Requirement:
Write every line of the material out exactly as shown.

<<<<

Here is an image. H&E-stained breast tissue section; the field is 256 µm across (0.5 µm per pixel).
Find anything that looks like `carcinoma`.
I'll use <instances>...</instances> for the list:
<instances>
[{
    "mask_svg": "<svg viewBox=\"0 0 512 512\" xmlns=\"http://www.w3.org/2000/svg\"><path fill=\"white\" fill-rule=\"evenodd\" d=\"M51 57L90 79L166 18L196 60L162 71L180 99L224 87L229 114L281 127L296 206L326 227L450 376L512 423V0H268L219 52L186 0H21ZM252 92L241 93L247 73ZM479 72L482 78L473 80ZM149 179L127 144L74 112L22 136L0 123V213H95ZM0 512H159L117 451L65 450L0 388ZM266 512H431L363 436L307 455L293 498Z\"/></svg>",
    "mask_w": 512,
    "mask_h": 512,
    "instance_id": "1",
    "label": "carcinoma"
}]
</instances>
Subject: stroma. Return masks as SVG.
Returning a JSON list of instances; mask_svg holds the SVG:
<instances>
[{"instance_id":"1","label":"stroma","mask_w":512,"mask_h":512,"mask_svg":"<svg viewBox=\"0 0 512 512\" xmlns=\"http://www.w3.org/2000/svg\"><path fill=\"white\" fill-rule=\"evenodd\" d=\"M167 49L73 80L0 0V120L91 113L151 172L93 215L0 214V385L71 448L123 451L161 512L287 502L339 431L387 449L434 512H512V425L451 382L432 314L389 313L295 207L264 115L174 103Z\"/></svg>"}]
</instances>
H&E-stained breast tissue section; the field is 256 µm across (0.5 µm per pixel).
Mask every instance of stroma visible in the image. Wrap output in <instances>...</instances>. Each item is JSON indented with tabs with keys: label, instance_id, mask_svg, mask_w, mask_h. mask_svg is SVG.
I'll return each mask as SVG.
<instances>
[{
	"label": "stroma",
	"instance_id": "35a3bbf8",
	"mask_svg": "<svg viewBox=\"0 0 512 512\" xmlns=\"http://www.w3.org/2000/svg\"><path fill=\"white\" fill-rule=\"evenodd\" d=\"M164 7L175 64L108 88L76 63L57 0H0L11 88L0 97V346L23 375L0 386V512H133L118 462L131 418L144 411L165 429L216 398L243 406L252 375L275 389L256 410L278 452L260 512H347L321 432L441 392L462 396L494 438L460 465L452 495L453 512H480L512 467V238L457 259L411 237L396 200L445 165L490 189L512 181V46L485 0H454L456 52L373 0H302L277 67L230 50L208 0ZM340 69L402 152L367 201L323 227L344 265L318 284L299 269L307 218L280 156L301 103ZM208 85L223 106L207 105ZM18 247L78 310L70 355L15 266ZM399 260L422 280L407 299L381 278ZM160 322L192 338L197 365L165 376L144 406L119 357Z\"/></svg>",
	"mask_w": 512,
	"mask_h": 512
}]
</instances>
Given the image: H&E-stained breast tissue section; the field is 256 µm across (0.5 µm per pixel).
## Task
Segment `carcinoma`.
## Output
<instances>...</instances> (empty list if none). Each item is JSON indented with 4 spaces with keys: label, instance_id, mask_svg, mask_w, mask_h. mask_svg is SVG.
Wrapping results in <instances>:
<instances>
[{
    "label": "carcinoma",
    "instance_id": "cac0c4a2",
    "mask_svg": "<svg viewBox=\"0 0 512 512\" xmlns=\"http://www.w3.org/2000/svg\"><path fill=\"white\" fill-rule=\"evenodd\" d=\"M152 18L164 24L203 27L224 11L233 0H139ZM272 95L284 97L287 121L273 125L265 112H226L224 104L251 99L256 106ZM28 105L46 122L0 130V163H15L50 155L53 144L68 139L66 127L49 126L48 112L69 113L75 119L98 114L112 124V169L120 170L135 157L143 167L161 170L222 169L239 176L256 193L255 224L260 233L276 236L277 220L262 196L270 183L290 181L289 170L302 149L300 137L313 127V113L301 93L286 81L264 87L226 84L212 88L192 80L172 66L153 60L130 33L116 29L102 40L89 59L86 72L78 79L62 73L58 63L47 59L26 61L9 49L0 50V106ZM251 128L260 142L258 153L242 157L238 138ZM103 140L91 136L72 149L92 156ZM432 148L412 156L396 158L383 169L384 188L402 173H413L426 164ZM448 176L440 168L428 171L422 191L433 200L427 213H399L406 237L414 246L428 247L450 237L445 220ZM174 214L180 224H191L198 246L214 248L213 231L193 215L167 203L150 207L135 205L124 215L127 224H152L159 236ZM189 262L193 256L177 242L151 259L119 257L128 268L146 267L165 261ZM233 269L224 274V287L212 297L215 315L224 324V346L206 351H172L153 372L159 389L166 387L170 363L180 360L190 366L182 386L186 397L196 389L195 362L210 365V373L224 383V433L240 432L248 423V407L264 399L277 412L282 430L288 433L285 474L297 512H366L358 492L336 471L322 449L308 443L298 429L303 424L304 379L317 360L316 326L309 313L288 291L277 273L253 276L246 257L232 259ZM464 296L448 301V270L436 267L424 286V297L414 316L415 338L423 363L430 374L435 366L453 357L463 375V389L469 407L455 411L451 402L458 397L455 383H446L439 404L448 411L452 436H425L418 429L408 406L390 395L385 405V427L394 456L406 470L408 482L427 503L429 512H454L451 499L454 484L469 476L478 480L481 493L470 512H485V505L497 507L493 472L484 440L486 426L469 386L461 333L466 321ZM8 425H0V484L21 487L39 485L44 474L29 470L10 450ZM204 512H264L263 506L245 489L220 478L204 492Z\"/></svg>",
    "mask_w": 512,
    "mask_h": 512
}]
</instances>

>>>>

Output of the task:
Here is an image. H&E-stained breast tissue section; the field is 256 µm across (0.5 µm per pixel).
Find anything that looks like `carcinoma`.
I'll use <instances>...</instances> for the list:
<instances>
[{
    "mask_svg": "<svg viewBox=\"0 0 512 512\" xmlns=\"http://www.w3.org/2000/svg\"><path fill=\"white\" fill-rule=\"evenodd\" d=\"M51 57L90 79L166 18L196 60L162 71L180 99L224 87L229 114L281 127L296 206L326 227L450 376L512 423V0H268L219 52L186 0H21ZM252 92L241 93L247 73ZM479 72L482 78L473 80ZM149 179L127 144L74 112L22 136L0 123V213H95ZM0 512H159L117 451L65 450L0 388ZM266 512H431L363 436L307 455L293 498Z\"/></svg>",
    "mask_w": 512,
    "mask_h": 512,
    "instance_id": "1",
    "label": "carcinoma"
}]
</instances>
Subject: stroma. Return masks as SVG.
Returning a JSON list of instances; mask_svg holds the SVG:
<instances>
[{"instance_id":"1","label":"stroma","mask_w":512,"mask_h":512,"mask_svg":"<svg viewBox=\"0 0 512 512\" xmlns=\"http://www.w3.org/2000/svg\"><path fill=\"white\" fill-rule=\"evenodd\" d=\"M167 49L73 80L0 0V120L91 113L151 172L93 215L0 214V385L71 448L123 451L161 512L287 502L339 431L387 449L434 512H512V425L451 382L432 314L389 313L295 207L264 115L174 103Z\"/></svg>"}]
</instances>
H&E-stained breast tissue section; the field is 256 µm across (0.5 µm per pixel).
Mask every instance of stroma visible in the image. Wrap output in <instances>...</instances>. Each item is JSON indented with tabs with keys: label, instance_id, mask_svg, mask_w, mask_h. mask_svg is SVG.
I'll return each mask as SVG.
<instances>
[{
	"label": "stroma",
	"instance_id": "35a3bbf8",
	"mask_svg": "<svg viewBox=\"0 0 512 512\" xmlns=\"http://www.w3.org/2000/svg\"><path fill=\"white\" fill-rule=\"evenodd\" d=\"M164 7L175 64L108 88L76 63L57 0H0L11 88L0 97V346L23 375L0 386V512H133L118 462L131 418L144 411L165 429L216 398L243 406L252 375L275 389L256 410L278 452L260 512H347L321 432L441 392L462 396L494 438L460 465L452 495L453 512H480L512 467V238L457 259L411 237L396 200L445 165L490 189L512 181V46L485 0H454L456 52L373 0H302L277 67L230 50L208 0ZM340 69L402 152L367 201L323 227L344 265L318 284L299 269L307 218L280 156L301 103ZM208 85L223 106L207 105ZM18 247L78 310L70 355L15 266ZM399 260L422 280L407 299L381 278ZM160 322L192 338L197 365L165 376L144 406L119 357Z\"/></svg>",
	"mask_w": 512,
	"mask_h": 512
}]
</instances>
Given the image: H&E-stained breast tissue section; the field is 256 µm across (0.5 µm per pixel).
## Task
Segment `carcinoma`.
## Output
<instances>...</instances> (empty list if none). Each item is JSON indented with 4 spaces with keys: label, instance_id, mask_svg, mask_w, mask_h. mask_svg is SVG.
Wrapping results in <instances>:
<instances>
[{
    "label": "carcinoma",
    "instance_id": "cac0c4a2",
    "mask_svg": "<svg viewBox=\"0 0 512 512\" xmlns=\"http://www.w3.org/2000/svg\"><path fill=\"white\" fill-rule=\"evenodd\" d=\"M152 18L164 24L203 27L224 11L233 0H139ZM272 95L284 97L287 121L273 125L265 112H226L224 104L251 99L256 106ZM28 105L46 122L0 130V163H15L50 155L53 144L68 139L66 127L49 126L48 112L69 113L75 119L98 114L112 124V169L120 170L135 157L143 167L161 170L222 169L239 176L256 193L255 224L260 233L276 236L277 220L262 196L270 183L290 181L289 170L302 149L300 137L313 127V113L301 93L286 81L264 87L226 84L212 88L192 80L172 66L153 60L130 33L116 29L102 40L89 59L86 72L78 79L62 73L58 63L47 59L26 61L9 49L0 50V106ZM251 128L260 142L258 153L242 157L238 138ZM103 140L91 136L72 149L92 156ZM432 148L412 156L396 158L383 169L384 188L402 173H413L426 164ZM448 176L440 168L428 171L422 191L433 200L427 213H399L406 237L414 246L428 247L450 237L445 220ZM174 214L180 224H191L198 246L214 248L213 231L193 215L167 203L150 207L135 205L124 215L127 224H152L159 236ZM189 262L193 256L177 242L151 259L119 257L128 268L146 267L165 261ZM233 269L224 274V287L212 297L215 315L224 324V346L206 351H172L153 372L159 389L166 387L170 363L180 360L190 366L182 386L186 397L196 389L195 362L210 365V373L224 383V433L240 432L248 423V407L264 399L277 412L282 430L288 433L285 474L297 512H366L358 492L336 471L322 449L308 443L298 429L303 424L304 379L317 360L316 326L309 313L288 291L277 273L253 276L246 257L232 259ZM464 296L448 301V270L436 267L424 286V297L414 316L415 338L423 363L430 374L435 366L453 357L463 375V389L469 407L455 411L451 402L458 397L455 383H446L439 404L448 411L452 436H425L418 429L408 406L390 395L385 405V427L394 456L406 470L408 482L427 503L429 512H454L451 499L454 484L469 476L478 480L481 493L470 512H485V505L497 507L493 472L484 440L486 426L469 386L461 333L466 321ZM8 425H0V484L21 487L39 485L44 474L29 470L10 450ZM204 512H264L263 506L245 489L220 478L204 492Z\"/></svg>",
    "mask_w": 512,
    "mask_h": 512
}]
</instances>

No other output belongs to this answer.